TASK INPUTS »
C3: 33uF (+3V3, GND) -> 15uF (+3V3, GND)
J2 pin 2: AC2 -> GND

==

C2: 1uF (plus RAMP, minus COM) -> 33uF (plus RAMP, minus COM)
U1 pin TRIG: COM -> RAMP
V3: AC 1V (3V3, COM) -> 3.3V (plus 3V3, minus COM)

WORK ITEM »
Output the lines above exactly, but only those between the line holding "U1 pin TRIG: COM -> RAMP" and the line holding "V3: AC 1V (3V3, COM)", inclusive.

EXPECTED ANSWER »
U1 pin TRIG: COM -> RAMP
V3: AC 1V (3V3, COM) -> 3.3V (plus 3V3, minus COM)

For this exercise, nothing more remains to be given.